* **DATA FOR ANALYSIS**
──────────────────────────────

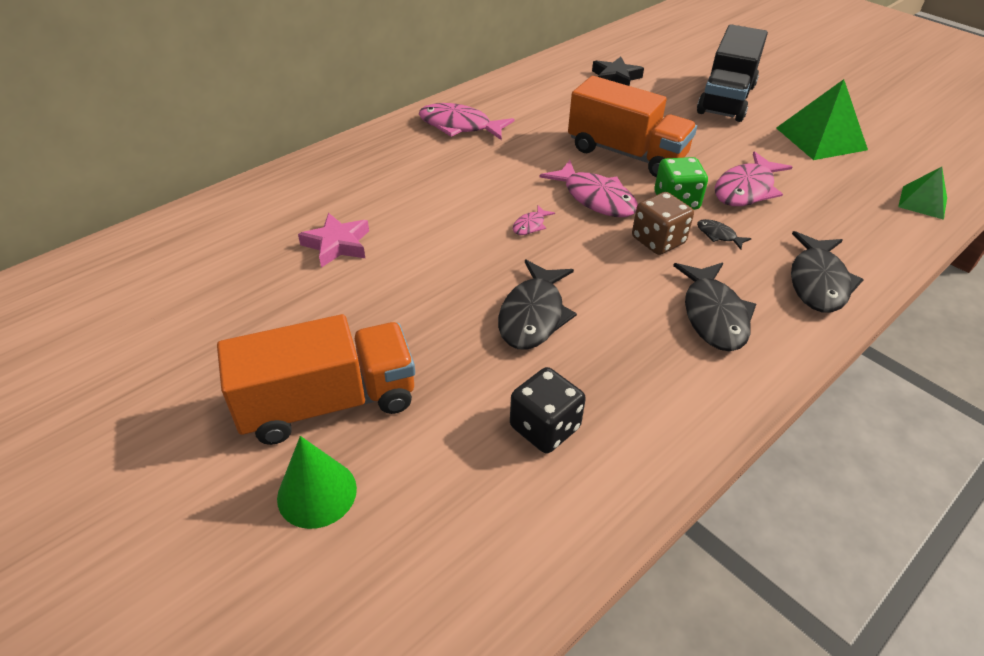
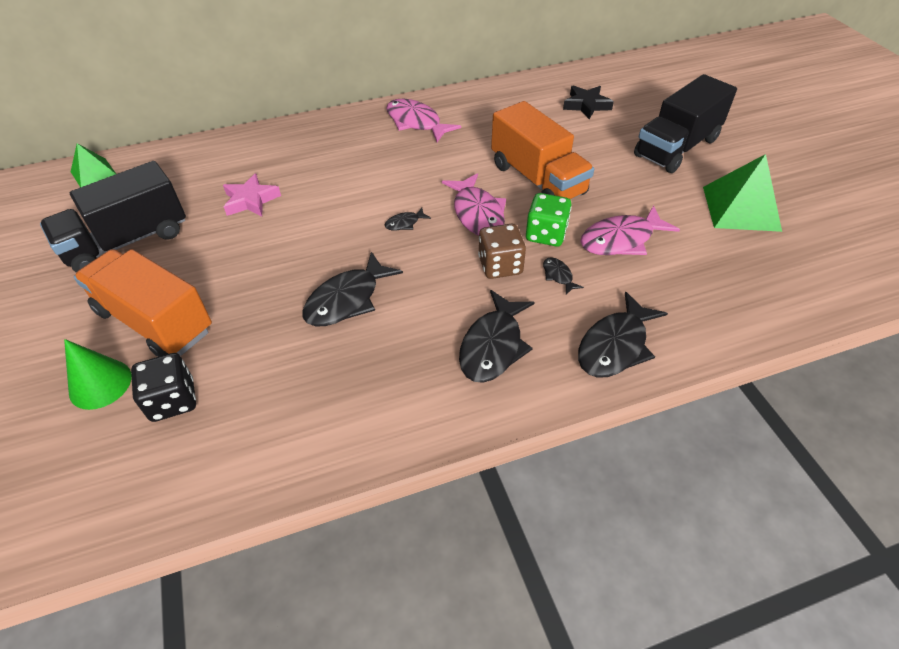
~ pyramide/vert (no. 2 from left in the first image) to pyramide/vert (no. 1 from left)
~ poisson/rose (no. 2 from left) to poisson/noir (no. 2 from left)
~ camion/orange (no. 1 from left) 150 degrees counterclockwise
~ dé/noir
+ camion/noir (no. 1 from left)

──────────────────────────────

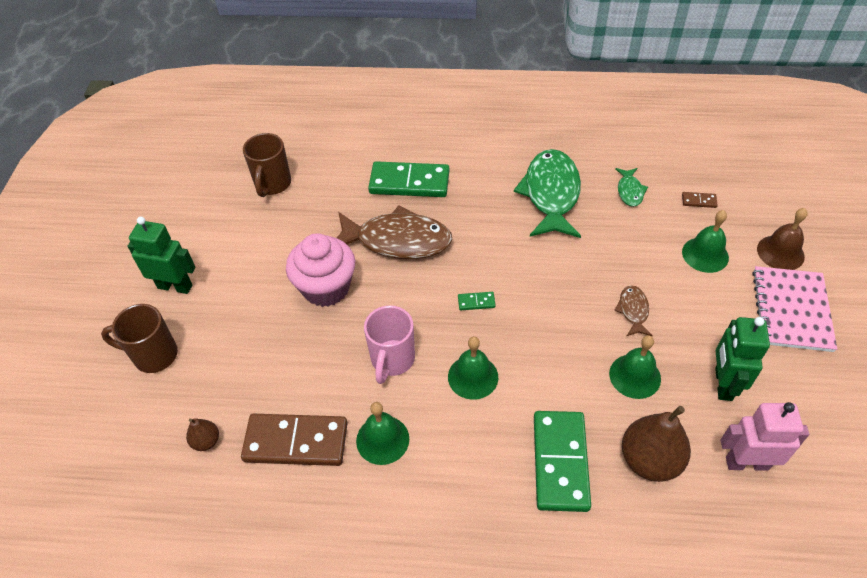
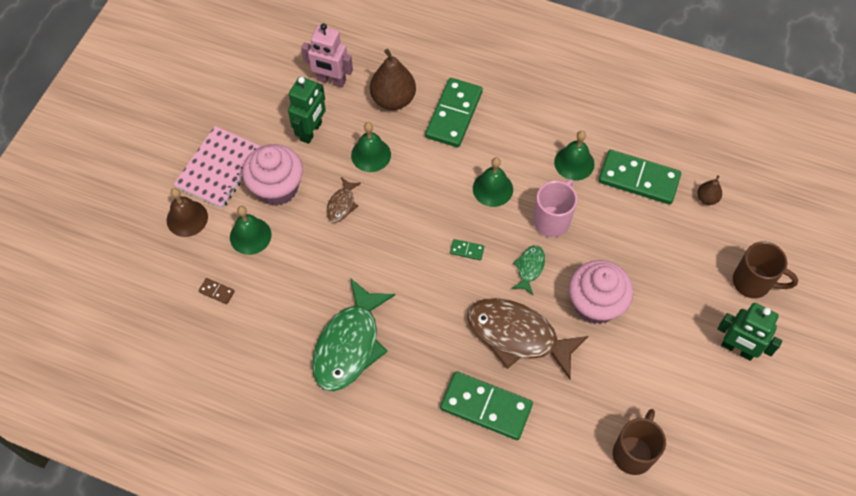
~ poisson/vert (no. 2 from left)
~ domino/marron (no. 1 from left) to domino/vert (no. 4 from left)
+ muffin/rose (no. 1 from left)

──────────────────────────────

* **WHAT IS BEING ASKED**
Report the count of lines in the entries that contain the string "left", and nothing besides it.

* **RESULT OF THIS TASK**
7